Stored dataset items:

+===+

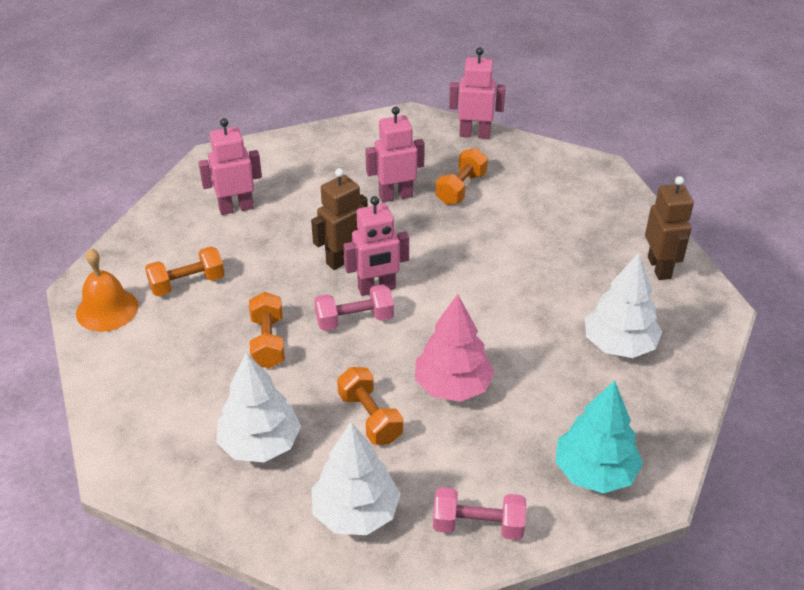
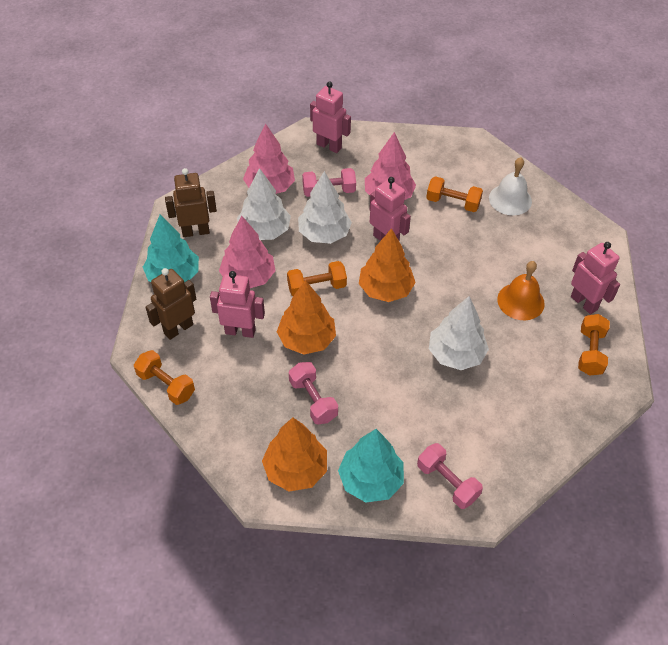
orange tree: 0 -> 3
pink dumbbell: 2 -> 3
pink tree: 1 -> 3
turquoise tree: 1 -> 2
white bell: 0 -> 1

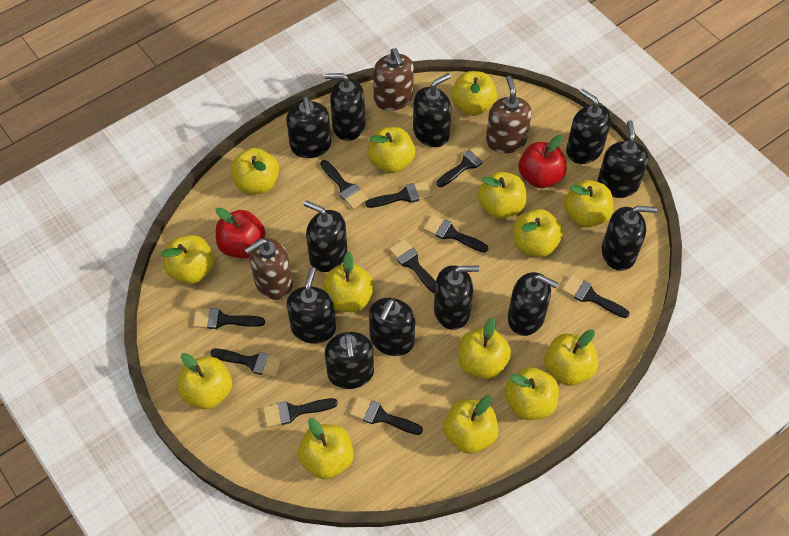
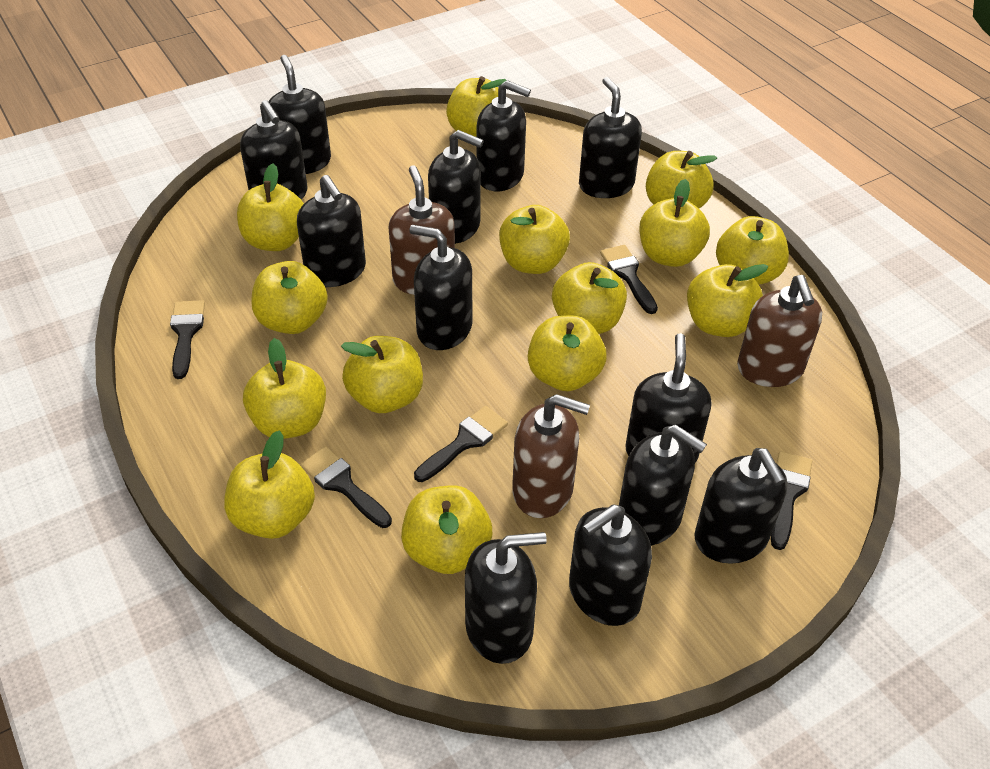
black brush: 10 -> 5
red apple: 2 -> 0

+===+

Exercise details:
Make a word-for-word copy of the entries, without any pictures.

Task solution:
orange tree: 0 -> 3
pink dumbbell: 2 -> 3
pink tree: 1 -> 3
turquoise tree: 1 -> 2
white bell: 0 -> 1

black brush: 10 -> 5
red apple: 2 -> 0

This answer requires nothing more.